(Task details)
Check every line of the entries that follow, and copy the ones containing "KEYS".

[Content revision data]
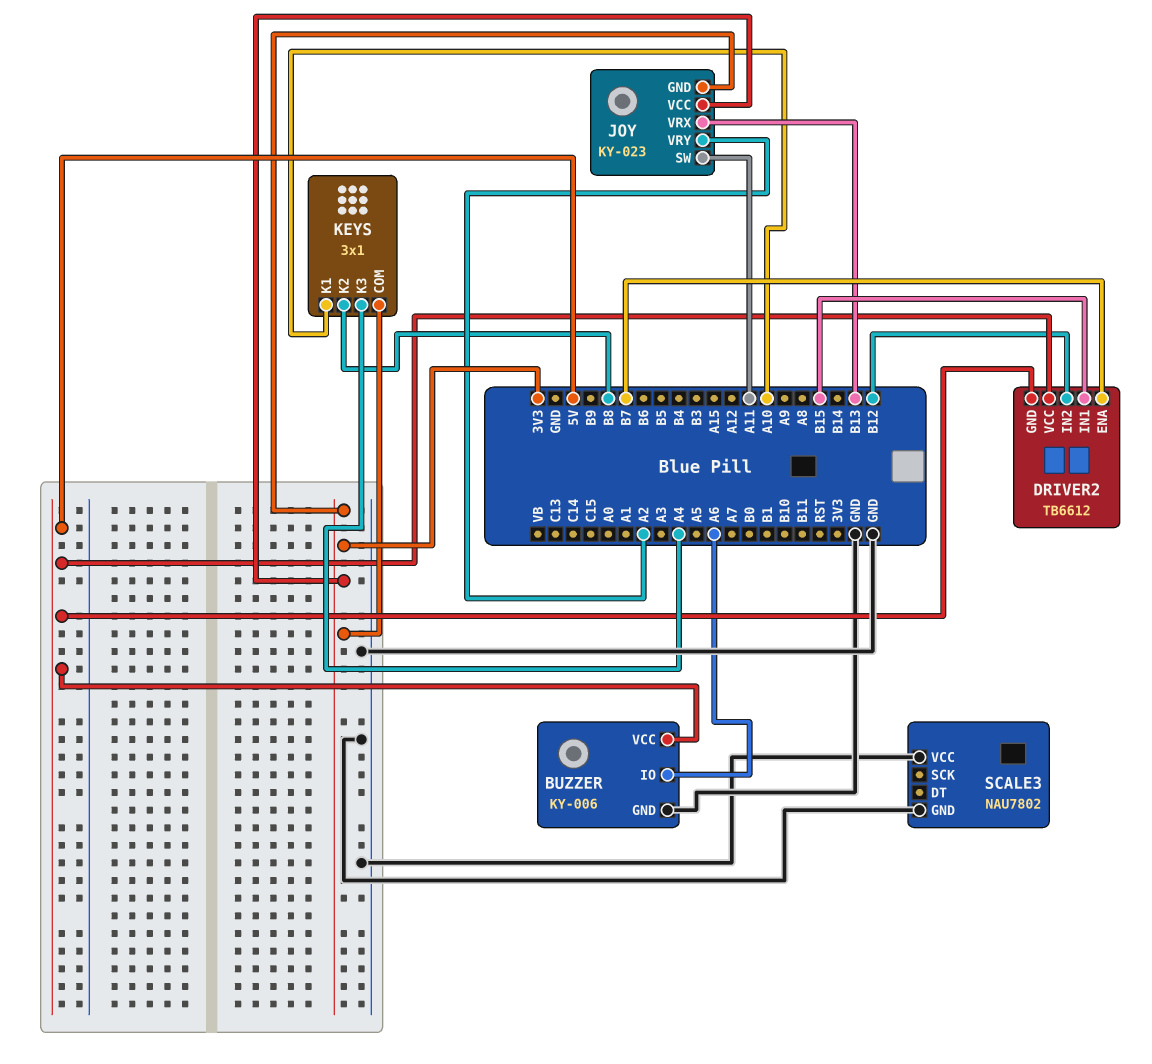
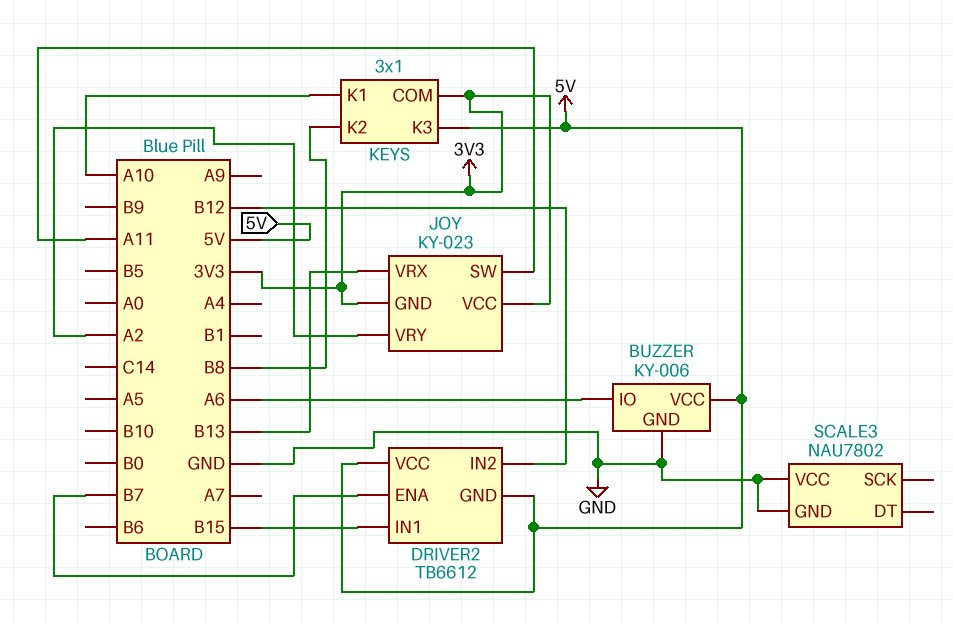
KEYS pin K3: A4 -> 5V

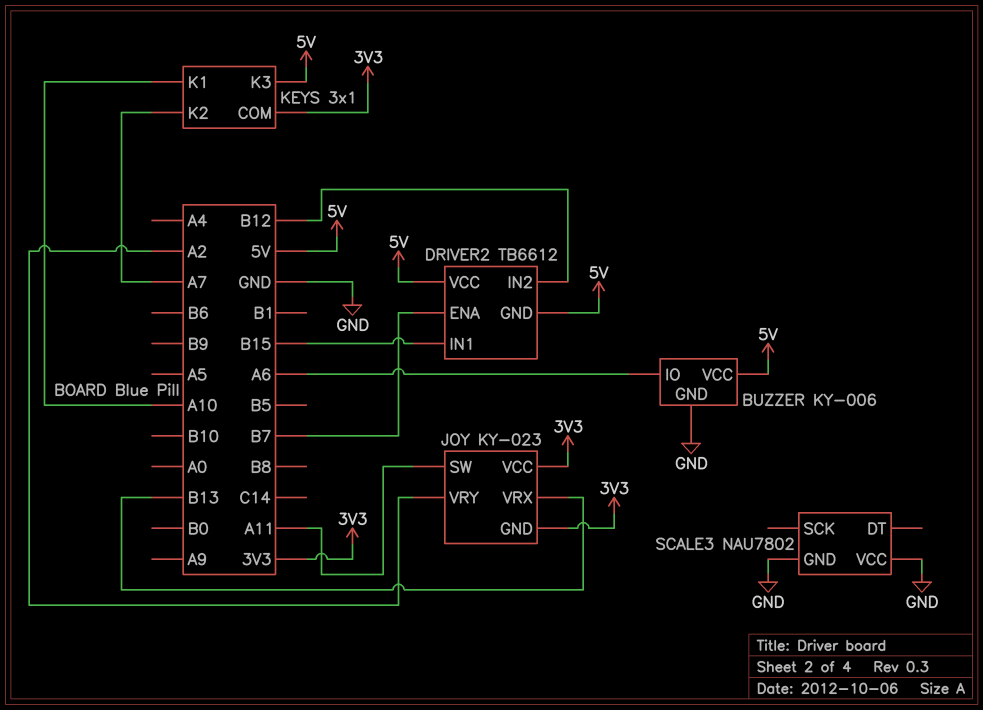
KEYS pin K2: B8 -> A7

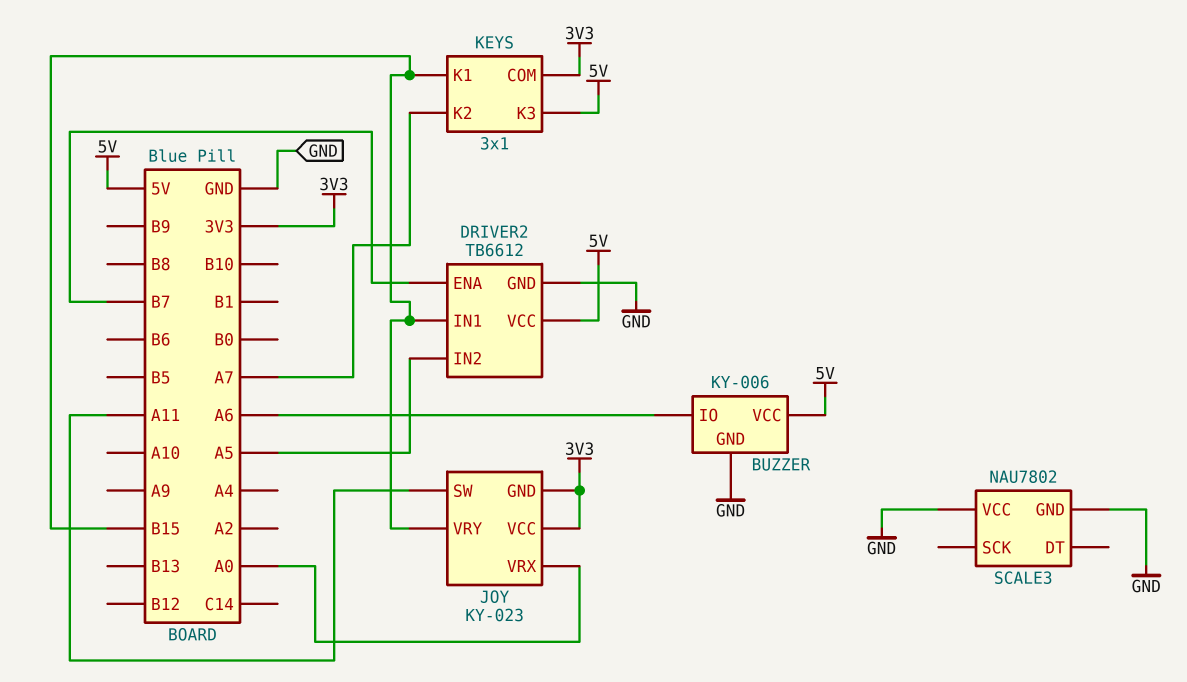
DRIVER2 pin GND: 5V -> GND
DRIVER2 pin IN2: B12 -> A5
JOY pin VRX: B13 -> A0
JOY pin VRY: A2 -> B15
KEYS pin K1: A10 -> B15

(Written solution)
KEYS pin K3: A4 -> 5V
KEYS pin K2: B8 -> A7
KEYS pin K1: A10 -> B15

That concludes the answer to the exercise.